Detected change data
|---|

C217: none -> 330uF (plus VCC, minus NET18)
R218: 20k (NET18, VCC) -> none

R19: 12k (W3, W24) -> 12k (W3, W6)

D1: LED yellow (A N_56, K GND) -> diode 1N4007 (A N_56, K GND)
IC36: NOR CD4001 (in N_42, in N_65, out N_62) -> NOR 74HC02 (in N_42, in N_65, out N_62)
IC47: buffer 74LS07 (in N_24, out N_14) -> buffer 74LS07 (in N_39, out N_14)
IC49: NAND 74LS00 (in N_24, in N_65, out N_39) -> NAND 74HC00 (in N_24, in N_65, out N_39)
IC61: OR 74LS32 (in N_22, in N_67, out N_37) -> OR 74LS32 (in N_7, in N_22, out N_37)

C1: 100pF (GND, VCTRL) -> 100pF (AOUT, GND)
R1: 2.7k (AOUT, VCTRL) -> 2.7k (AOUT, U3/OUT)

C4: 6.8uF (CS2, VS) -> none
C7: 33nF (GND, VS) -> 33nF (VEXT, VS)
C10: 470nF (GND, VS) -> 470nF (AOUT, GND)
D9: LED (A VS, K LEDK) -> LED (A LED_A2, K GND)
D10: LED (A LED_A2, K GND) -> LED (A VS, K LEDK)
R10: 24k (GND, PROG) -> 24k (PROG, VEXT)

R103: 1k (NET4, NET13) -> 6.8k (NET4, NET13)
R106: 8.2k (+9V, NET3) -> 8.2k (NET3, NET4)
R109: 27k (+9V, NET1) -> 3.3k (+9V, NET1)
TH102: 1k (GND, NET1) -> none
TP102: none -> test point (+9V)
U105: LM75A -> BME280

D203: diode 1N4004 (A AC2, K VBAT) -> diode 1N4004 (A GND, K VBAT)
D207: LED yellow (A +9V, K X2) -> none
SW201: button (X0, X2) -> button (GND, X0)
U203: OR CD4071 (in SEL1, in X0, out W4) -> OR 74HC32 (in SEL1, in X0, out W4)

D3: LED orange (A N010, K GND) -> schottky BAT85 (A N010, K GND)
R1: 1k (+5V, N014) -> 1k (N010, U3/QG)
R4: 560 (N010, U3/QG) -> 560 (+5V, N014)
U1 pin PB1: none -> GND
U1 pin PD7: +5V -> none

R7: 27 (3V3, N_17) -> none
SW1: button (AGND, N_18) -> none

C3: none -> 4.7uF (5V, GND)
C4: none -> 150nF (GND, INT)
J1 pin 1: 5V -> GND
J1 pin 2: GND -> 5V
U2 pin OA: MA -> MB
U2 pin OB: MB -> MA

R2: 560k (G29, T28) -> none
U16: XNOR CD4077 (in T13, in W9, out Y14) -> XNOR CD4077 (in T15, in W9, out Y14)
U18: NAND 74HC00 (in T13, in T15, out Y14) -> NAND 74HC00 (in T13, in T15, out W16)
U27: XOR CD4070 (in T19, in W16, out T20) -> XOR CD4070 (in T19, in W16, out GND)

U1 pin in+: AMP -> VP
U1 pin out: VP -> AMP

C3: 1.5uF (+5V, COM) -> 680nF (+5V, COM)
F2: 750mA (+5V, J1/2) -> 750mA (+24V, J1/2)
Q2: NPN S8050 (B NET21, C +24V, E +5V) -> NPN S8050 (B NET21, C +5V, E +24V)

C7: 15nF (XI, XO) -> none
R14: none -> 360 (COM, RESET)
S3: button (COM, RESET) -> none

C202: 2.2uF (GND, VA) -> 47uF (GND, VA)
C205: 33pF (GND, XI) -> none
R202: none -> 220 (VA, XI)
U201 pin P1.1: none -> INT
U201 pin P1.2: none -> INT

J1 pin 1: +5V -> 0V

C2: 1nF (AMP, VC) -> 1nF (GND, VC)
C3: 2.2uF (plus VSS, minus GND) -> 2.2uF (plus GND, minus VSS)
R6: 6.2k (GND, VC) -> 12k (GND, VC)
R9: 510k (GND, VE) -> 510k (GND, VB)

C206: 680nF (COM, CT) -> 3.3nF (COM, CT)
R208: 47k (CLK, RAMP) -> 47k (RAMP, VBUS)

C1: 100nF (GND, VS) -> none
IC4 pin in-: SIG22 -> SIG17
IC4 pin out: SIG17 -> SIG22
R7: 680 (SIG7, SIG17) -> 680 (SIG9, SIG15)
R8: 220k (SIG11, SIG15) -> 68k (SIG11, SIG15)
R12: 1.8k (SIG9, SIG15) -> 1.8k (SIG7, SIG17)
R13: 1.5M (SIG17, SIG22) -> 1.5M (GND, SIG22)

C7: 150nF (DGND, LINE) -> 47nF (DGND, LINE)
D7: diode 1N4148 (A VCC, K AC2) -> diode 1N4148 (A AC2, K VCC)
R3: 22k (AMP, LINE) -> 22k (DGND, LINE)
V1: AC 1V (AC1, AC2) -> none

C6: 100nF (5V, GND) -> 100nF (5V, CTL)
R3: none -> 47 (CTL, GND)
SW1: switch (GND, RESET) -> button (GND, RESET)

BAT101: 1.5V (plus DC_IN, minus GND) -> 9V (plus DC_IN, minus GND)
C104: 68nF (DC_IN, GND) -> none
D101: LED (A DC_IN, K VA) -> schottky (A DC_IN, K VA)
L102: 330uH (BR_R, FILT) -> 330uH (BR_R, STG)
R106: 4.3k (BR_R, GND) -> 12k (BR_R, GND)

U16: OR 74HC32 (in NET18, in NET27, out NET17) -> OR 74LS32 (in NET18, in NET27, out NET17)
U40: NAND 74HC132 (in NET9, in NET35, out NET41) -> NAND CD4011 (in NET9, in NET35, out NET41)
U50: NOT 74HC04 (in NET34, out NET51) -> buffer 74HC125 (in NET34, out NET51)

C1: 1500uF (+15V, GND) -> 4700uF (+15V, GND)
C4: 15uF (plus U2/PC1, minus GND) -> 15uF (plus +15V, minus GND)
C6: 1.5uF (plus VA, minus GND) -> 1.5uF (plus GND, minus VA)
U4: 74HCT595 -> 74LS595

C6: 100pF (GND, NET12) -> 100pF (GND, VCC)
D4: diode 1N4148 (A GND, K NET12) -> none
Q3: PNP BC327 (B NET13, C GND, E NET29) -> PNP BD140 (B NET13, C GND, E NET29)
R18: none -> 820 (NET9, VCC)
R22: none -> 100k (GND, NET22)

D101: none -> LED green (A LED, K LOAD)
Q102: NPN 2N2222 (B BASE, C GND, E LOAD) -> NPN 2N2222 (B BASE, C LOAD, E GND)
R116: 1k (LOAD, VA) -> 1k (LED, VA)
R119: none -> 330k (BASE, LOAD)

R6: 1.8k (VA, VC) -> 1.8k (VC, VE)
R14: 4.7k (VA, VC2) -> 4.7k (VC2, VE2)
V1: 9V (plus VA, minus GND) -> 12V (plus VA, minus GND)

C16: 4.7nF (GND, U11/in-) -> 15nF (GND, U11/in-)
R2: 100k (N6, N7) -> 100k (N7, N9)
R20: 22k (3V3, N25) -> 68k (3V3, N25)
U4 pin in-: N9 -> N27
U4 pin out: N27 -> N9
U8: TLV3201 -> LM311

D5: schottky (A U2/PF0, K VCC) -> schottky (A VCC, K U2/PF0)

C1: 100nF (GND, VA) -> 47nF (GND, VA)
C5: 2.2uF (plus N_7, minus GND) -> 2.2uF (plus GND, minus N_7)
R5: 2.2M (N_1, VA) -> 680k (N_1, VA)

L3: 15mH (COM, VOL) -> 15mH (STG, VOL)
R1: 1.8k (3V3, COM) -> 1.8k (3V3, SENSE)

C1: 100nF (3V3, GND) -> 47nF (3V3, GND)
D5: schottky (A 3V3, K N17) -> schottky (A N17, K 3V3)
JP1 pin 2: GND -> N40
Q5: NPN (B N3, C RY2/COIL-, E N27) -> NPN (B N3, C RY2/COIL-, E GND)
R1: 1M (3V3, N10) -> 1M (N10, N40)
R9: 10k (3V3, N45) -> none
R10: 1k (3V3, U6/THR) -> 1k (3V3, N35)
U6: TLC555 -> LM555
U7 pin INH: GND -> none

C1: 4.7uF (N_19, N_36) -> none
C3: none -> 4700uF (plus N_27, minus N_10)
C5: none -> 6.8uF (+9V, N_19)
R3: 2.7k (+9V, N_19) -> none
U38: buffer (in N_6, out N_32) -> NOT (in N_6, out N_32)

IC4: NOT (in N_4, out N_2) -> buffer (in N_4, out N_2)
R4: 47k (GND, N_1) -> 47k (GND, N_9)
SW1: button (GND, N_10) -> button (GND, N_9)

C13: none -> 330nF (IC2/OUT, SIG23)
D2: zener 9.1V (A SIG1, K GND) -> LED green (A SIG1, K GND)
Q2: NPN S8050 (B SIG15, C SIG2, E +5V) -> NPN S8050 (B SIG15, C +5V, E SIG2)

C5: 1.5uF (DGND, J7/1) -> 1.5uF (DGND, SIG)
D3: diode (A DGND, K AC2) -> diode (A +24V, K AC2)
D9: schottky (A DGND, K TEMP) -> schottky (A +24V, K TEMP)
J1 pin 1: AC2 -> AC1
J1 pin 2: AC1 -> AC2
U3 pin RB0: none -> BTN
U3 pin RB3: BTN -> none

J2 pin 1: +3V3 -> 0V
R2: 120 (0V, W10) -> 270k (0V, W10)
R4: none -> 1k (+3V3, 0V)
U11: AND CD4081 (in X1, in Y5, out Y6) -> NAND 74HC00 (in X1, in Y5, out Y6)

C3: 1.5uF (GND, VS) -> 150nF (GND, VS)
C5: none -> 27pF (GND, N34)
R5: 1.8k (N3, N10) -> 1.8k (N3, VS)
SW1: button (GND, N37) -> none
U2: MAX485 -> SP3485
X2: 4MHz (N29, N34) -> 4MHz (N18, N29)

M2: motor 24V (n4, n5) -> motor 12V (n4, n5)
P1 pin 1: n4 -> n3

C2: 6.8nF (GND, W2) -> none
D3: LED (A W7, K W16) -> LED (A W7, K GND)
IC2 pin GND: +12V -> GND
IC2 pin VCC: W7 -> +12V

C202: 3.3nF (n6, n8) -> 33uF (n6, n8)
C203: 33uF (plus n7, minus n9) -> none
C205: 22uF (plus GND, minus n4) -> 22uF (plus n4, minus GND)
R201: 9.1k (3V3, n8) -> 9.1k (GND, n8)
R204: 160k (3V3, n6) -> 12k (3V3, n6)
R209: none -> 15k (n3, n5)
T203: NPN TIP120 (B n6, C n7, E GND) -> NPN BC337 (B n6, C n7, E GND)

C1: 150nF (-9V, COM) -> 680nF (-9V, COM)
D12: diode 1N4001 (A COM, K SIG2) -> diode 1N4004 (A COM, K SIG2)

|---|

### WORK ITEM
Restate exactly the records above from their first line through the line that holds "SW201: button (X0, X2) -> button (GND, X0)", please, including both and leaving out all others.

### WRITTEN SOLUTION
C217: none -> 330uF (plus VCC, minus NET18)
R218: 20k (NET18, VCC) -> none

R19: 12k (W3, W24) -> 12k (W3, W6)

D1: LED yellow (A N_56, K GND) -> diode 1N4007 (A N_56, K GND)
IC36: NOR CD4001 (in N_42, in N_65, out N_62) -> NOR 74HC02 (in N_42, in N_65, out N_62)
IC47: buffer 74LS07 (in N_24, out N_14) -> buffer 74LS07 (in N_39, out N_14)
IC49: NAND 74LS00 (in N_24, in N_65, out N_39) -> NAND 74HC00 (in N_24, in N_65, out N_39)
IC61: OR 74LS32 (in N_22, in N_67, out N_37) -> OR 74LS32 (in N_7, in N_22, out N_37)

C1: 100pF (GND, VCTRL) -> 100pF (AOUT, GND)
R1: 2.7k (AOUT, VCTRL) -> 2.7k (AOUT, U3/OUT)

C4: 6.8uF (CS2, VS) -> none
C7: 33nF (GND, VS) -> 33nF (VEXT, VS)
C10: 470nF (GND, VS) -> 470nF (AOUT, GND)
D9: LED (A VS, K LEDK) -> LED (A LED_A2, K GND)
D10: LED (A LED_A2, K GND) -> LED (A VS, K LEDK)
R10: 24k (GND, PROG) -> 24k (PROG, VEXT)

R103: 1k (NET4, NET13) -> 6.8k (NET4, NET13)
R106: 8.2k (+9V, NET3) -> 8.2k (NET3, NET4)
R109: 27k (+9V, NET1) -> 3.3k (+9V, NET1)
TH102: 1k (GND, NET1) -> none
TP102: none -> test point (+9V)
U105: LM75A -> BME280

D203: diode 1N4004 (A AC2, K VBAT) -> diode 1N4004 (A GND, K VBAT)
D207: LED yellow (A +9V, K X2) -> none
SW201: button (X0, X2) -> button (GND, X0)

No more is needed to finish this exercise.